Retype the records below so that each one matches exactly.

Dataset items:
Start of Block

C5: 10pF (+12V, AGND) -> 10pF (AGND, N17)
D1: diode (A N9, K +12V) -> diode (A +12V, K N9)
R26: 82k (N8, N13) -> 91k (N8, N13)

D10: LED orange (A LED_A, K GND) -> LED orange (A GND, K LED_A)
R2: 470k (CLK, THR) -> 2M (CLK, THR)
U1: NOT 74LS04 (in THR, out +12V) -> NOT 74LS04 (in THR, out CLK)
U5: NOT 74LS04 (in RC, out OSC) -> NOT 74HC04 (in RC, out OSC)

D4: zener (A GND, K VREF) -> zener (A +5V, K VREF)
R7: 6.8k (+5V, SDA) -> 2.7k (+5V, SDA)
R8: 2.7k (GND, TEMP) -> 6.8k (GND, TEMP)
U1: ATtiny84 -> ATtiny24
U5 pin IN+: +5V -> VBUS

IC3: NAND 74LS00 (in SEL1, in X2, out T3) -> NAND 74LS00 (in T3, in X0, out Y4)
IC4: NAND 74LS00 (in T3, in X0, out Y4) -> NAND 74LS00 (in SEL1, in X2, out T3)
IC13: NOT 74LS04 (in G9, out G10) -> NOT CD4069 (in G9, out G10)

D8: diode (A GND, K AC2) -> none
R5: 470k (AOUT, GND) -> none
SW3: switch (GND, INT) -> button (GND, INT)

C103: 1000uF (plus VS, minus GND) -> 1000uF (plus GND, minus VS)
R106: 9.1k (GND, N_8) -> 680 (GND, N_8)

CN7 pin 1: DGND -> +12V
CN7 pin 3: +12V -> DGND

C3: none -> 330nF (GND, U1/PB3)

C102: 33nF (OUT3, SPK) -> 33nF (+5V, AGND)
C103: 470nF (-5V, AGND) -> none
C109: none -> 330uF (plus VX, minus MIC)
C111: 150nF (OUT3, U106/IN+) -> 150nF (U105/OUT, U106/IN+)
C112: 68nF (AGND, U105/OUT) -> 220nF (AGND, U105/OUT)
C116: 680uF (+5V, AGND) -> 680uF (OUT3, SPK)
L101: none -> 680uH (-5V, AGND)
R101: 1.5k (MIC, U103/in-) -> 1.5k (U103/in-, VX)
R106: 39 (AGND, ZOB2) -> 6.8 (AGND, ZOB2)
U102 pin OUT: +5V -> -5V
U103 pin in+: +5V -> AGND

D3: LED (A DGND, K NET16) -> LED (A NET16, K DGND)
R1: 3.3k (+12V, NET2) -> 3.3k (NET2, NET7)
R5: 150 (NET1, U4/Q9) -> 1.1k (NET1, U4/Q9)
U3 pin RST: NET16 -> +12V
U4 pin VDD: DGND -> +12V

End of Block

RESPONSE TO THIS TASK ->
C5: 10pF (+12V, AGND) -> 10pF (AGND, N17)
D1: diode (A N9, K +12V) -> diode (A +12V, K N9)
R26: 82k (N8, N13) -> 91k (N8, N13)

D10: LED orange (A LED_A, K GND) -> LED orange (A GND, K LED_A)
R2: 470k (CLK, THR) -> 2M (CLK, THR)
U1: NOT 74LS04 (in THR, out +12V) -> NOT 74LS04 (in THR, out CLK)
U5: NOT 74LS04 (in RC, out OSC) -> NOT 74HC04 (in RC, out OSC)

D4: zener (A GND, K VREF) -> zener (A +5V, K VREF)
R7: 6.8k (+5V, SDA) -> 2.7k (+5V, SDA)
R8: 2.7k (GND, TEMP) -> 6.8k (GND, TEMP)
U1: ATtiny84 -> ATtiny24
U5 pin IN+: +5V -> VBUS

IC3: NAND 74LS00 (in SEL1, in X2, out T3) -> NAND 74LS00 (in T3, in X0, out Y4)
IC4: NAND 74LS00 (in T3, in X0, out Y4) -> NAND 74LS00 (in SEL1, in X2, out T3)
IC13: NOT 74LS04 (in G9, out G10) -> NOT CD4069 (in G9, out G10)

D8: diode (A GND, K AC2) -> none
R5: 470k (AOUT, GND) -> none
SW3: switch (GND, INT) -> button (GND, INT)

C103: 1000uF (plus VS, minus GND) -> 1000uF (plus GND, minus VS)
R106: 9.1k (GND, N_8) -> 680 (GND, N_8)

CN7 pin 1: DGND -> +12V
CN7 pin 3: +12V -> DGND

C3: none -> 330nF (GND, U1/PB3)

C102: 33nF (OUT3, SPK) -> 33nF (+5V, AGND)
C103: 470nF (-5V, AGND) -> none
C109: none -> 330uF (plus VX, minus MIC)
C111: 150nF (OUT3, U106/IN+) -> 150nF (U105/OUT, U106/IN+)
C112: 68nF (AGND, U105/OUT) -> 220nF (AGND, U105/OUT)
C116: 680uF (+5V, AGND) -> 680uF (OUT3, SPK)
L101: none -> 680uH (-5V, AGND)
R101: 1.5k (MIC, U103/in-) -> 1.5k (U103/in-, VX)
R106: 39 (AGND, ZOB2) -> 6.8 (AGND, ZOB2)
U102 pin OUT: +5V -> -5V
U103 pin in+: +5V -> AGND

D3: LED (A DGND, K NET16) -> LED (A NET16, K DGND)
R1: 3.3k (+12V, NET2) -> 3.3k (NET2, NET7)
R5: 150 (NET1, U4/Q9) -> 1.1k (NET1, U4/Q9)
U3 pin RST: NET16 -> +12V
U4 pin VDD: DGND -> +12V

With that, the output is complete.